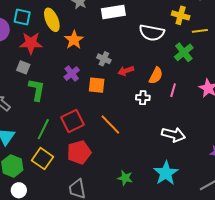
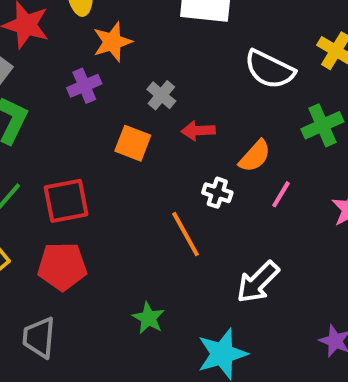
purple cross: (72, 74) -> (84, 86), moved
orange line: (110, 125) -> (185, 234), moved
white arrow: (173, 135) -> (258, 282), turned 105
green star: (125, 178) -> (148, 318), moved

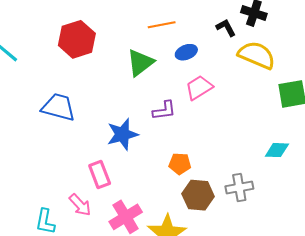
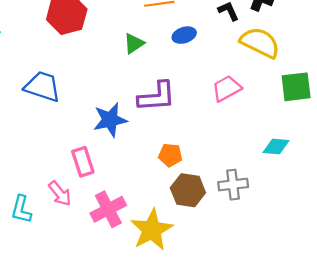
green triangle: (140, 63) -> (134, 43), size x0.7
pink trapezoid: (199, 88) -> (227, 88), moved
purple L-shape: (164, 110) -> (157, 97), size x1.5

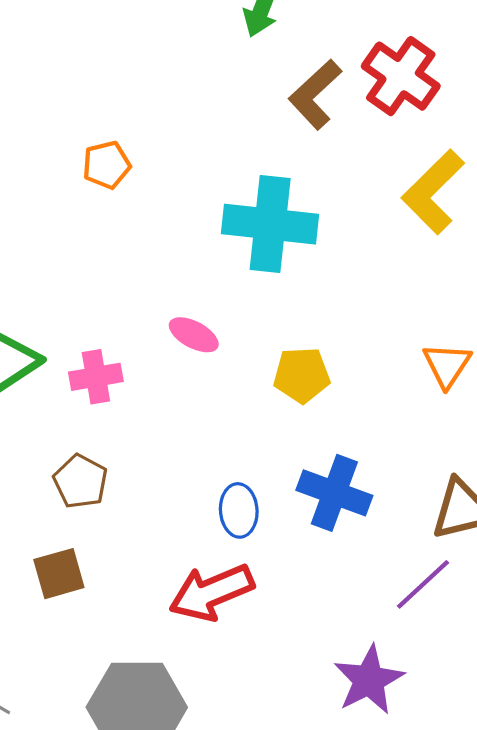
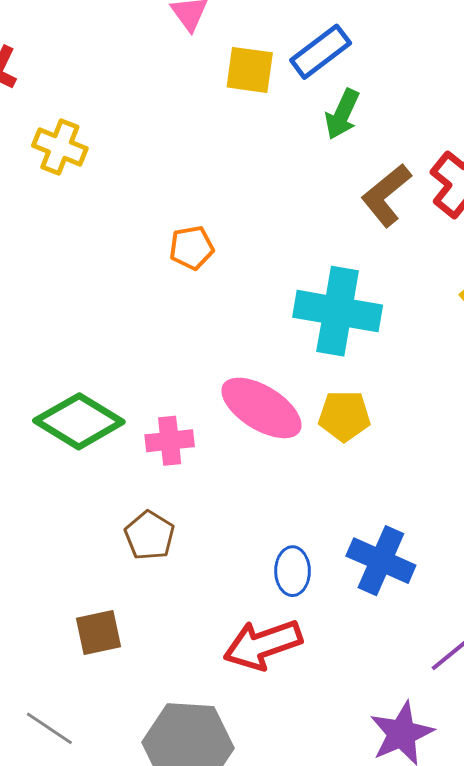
pink ellipse: (194, 335) -> (261, 408), size x1.8
yellow pentagon: (302, 375) -> (344, 416), moved
brown square: (59, 574) -> (98, 632), moved

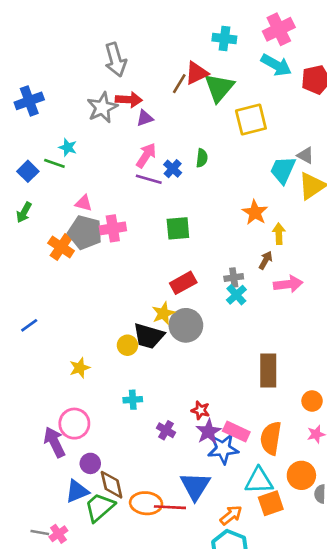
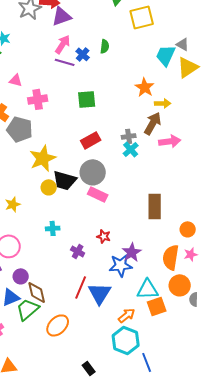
purple triangle: (145, 118) -> (62, 16), size x1.5
gray pentagon: (85, 232) -> (20, 129), moved
yellow arrow: (279, 234) -> (163, 103), turned 91
brown arrow: (266, 260) -> (153, 123), size x1.6
yellow star: (163, 313) -> (43, 158), moved, size x1.5
purple star: (208, 432) -> (132, 252), moved
pink rectangle: (236, 432) -> (98, 194), moved
orange semicircle: (271, 438) -> (171, 257), moved
orange ellipse: (146, 503) -> (58, 325), moved, turned -50
red line: (170, 507) -> (81, 287), moved, turned -70

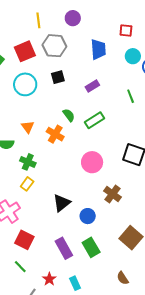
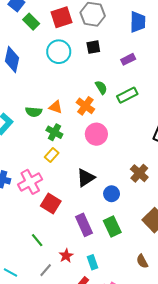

Work to be completed
An exact copy of the entries above, with no pictures, is the required answer.

Answer to this problem
purple cross: (72, 74) -> (84, 86), moved
orange line: (110, 125) -> (185, 234), moved
white arrow: (173, 135) -> (258, 282), turned 105
green star: (125, 178) -> (148, 318), moved

green triangle: (140, 63) -> (134, 43), size x0.7
pink trapezoid: (199, 88) -> (227, 88), moved
purple L-shape: (164, 110) -> (157, 97), size x1.5

pink ellipse: (194, 335) -> (261, 408), size x1.8
yellow pentagon: (302, 375) -> (344, 416), moved
brown square: (59, 574) -> (98, 632), moved

purple triangle: (145, 118) -> (62, 16), size x1.5
gray pentagon: (85, 232) -> (20, 129), moved
yellow arrow: (279, 234) -> (163, 103), turned 91
brown arrow: (266, 260) -> (153, 123), size x1.6
yellow star: (163, 313) -> (43, 158), moved, size x1.5
purple star: (208, 432) -> (132, 252), moved
pink rectangle: (236, 432) -> (98, 194), moved
orange semicircle: (271, 438) -> (171, 257), moved
orange ellipse: (146, 503) -> (58, 325), moved, turned -50
red line: (170, 507) -> (81, 287), moved, turned -70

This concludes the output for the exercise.